[Detected change data]
· · ·

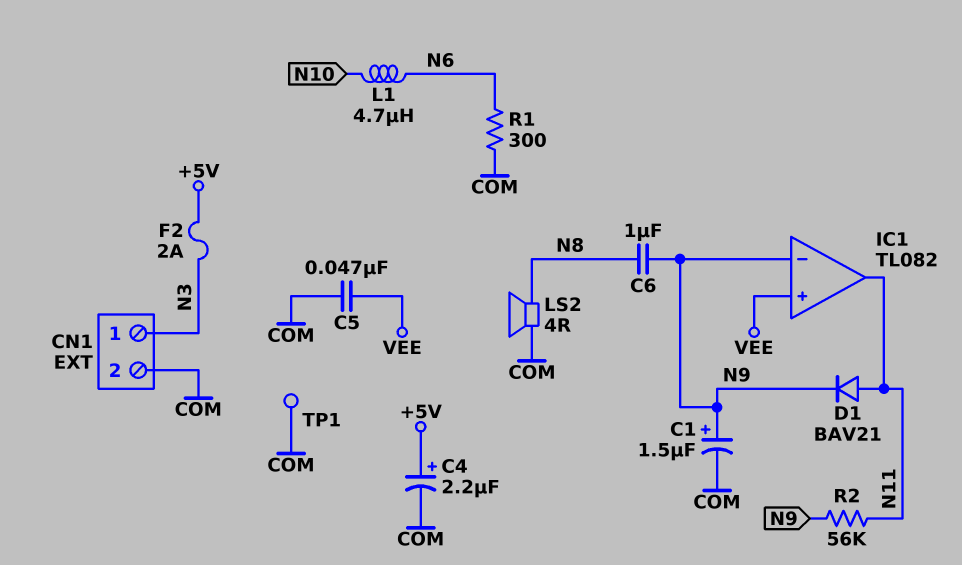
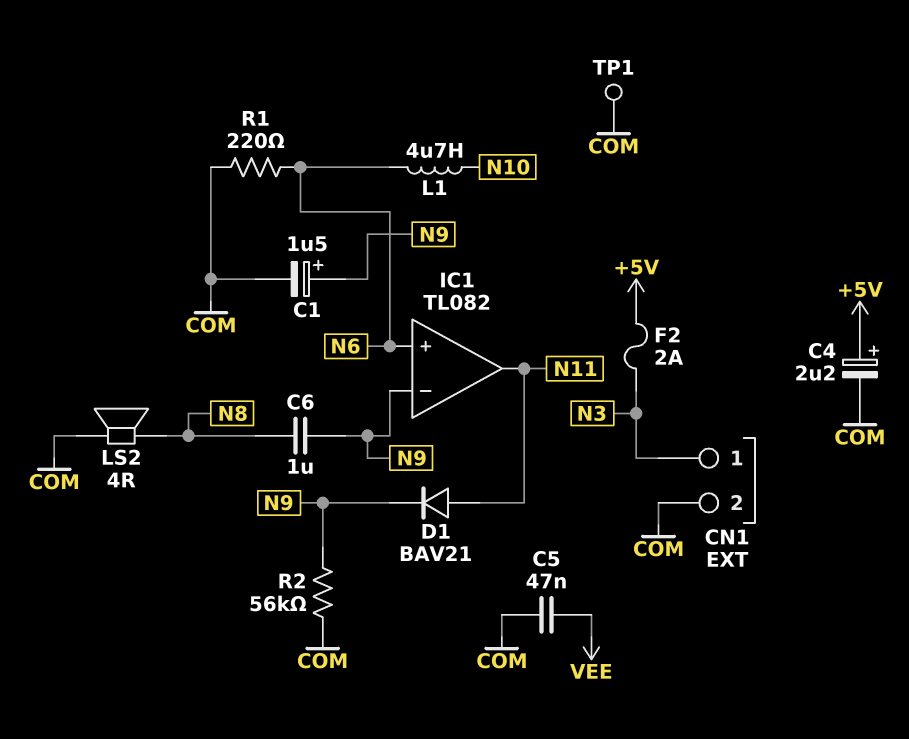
IC1 pin in+: VEE -> N6
R1: 300 (COM, N6) -> 220 (COM, N6)
R2: 56k (N9, N11) -> 56k (COM, N9)

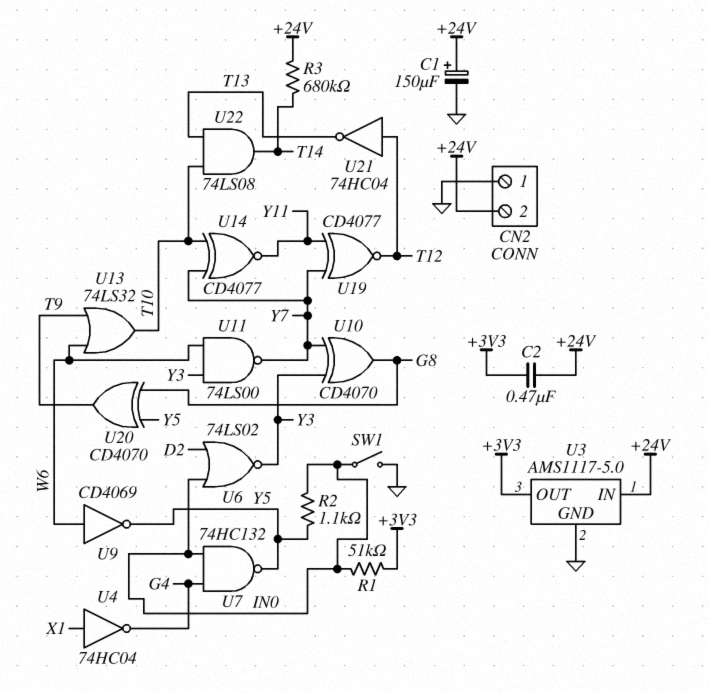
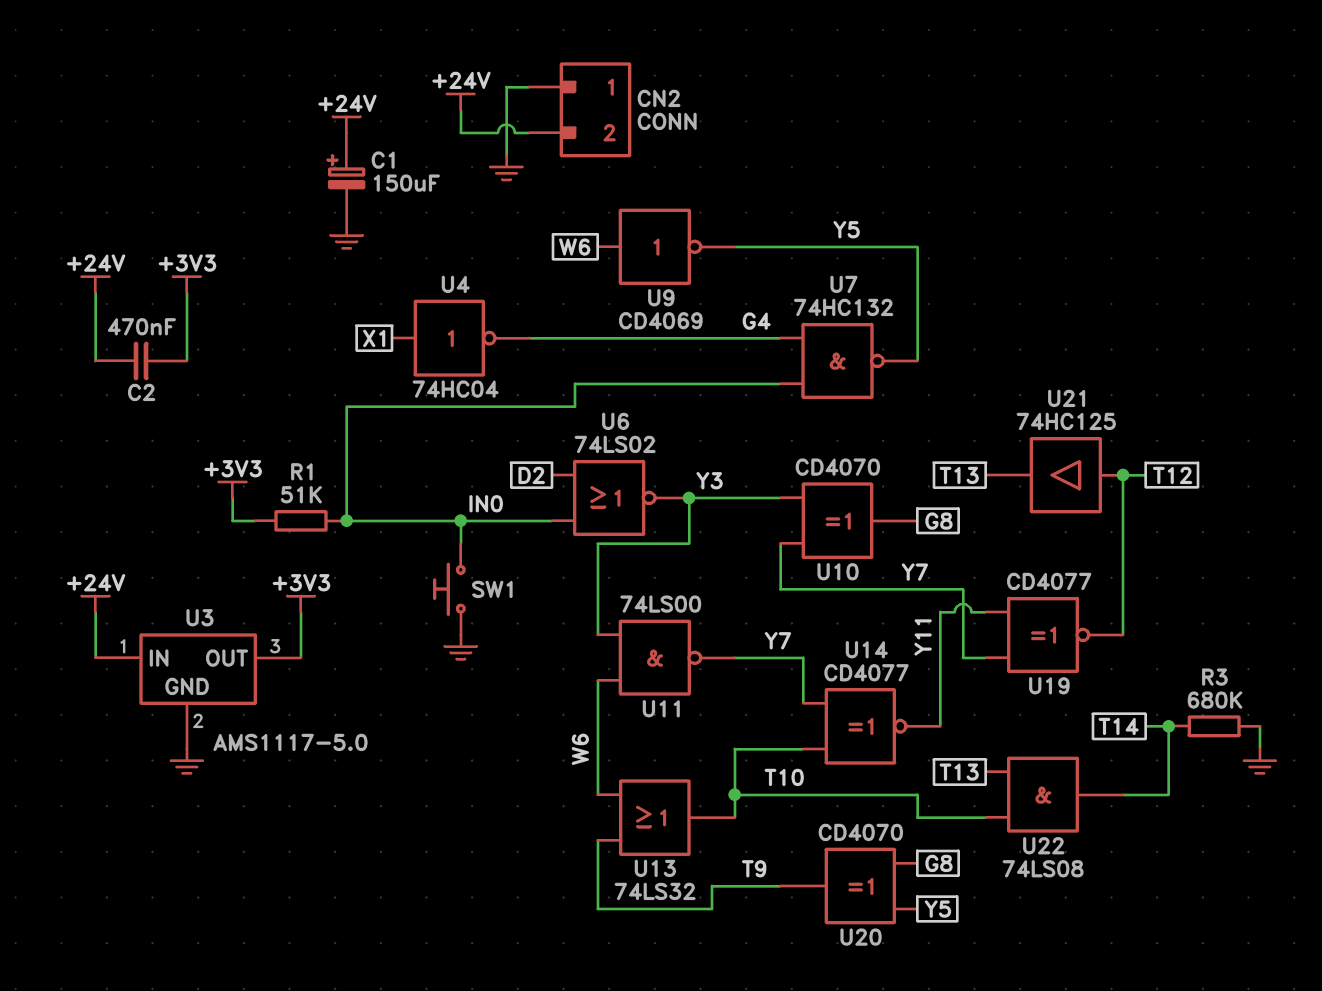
R2: 1.1k (IN0, Y5) -> none
R3: 680k (+24V, T14) -> 680k (GND, T14)
SW1: switch (GND, IN0) -> button (GND, IN0)
U21: NOT 74HC04 (in T12, out T13) -> buffer 74HC125 (in T12, out T13)

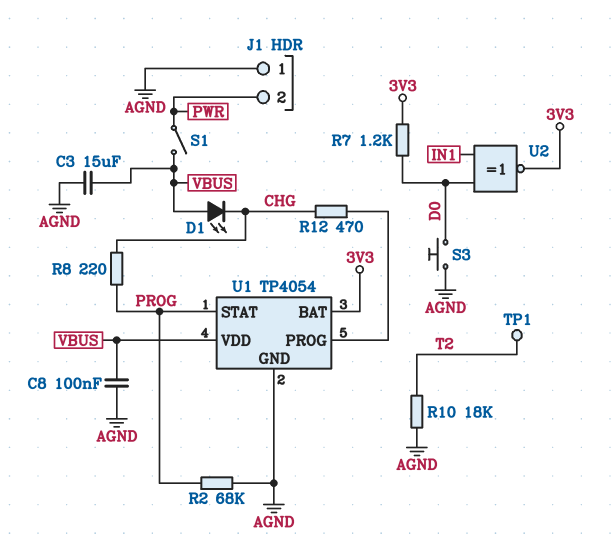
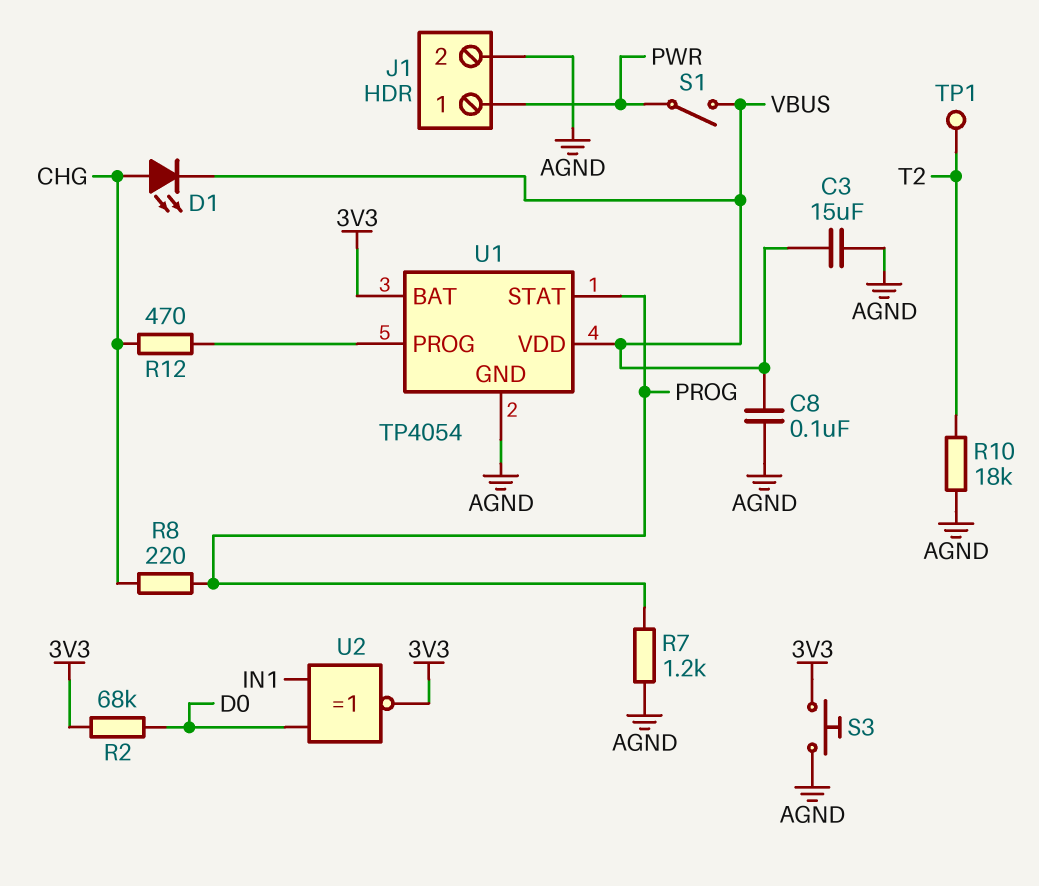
D1: LED (A VBUS, K CHG) -> LED (A CHG, K VBUS)
J1 pin 1: AGND -> PWR
J1 pin 2: PWR -> AGND
R2: 68k (AGND, PROG) -> 68k (3V3, D0)
R7: 1.2k (3V3, D0) -> 1.2k (AGND, PROG)
S3: button (AGND, D0) -> button (3V3, AGND)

· · ·

Exercise:
Take the entries above and set them down exactly, minus the pictures.

Response:
IC1 pin in+: VEE -> N6
R1: 300 (COM, N6) -> 220 (COM, N6)
R2: 56k (N9, N11) -> 56k (COM, N9)

R2: 1.1k (IN0, Y5) -> none
R3: 680k (+24V, T14) -> 680k (GND, T14)
SW1: switch (GND, IN0) -> button (GND, IN0)
U21: NOT 74HC04 (in T12, out T13) -> buffer 74HC125 (in T12, out T13)

D1: LED (A VBUS, K CHG) -> LED (A CHG, K VBUS)
J1 pin 1: AGND -> PWR
J1 pin 2: PWR -> AGND
R2: 68k (AGND, PROG) -> 68k (3V3, D0)
R7: 1.2k (3V3, D0) -> 1.2k (AGND, PROG)
S3: button (AGND, D0) -> button (3V3, AGND)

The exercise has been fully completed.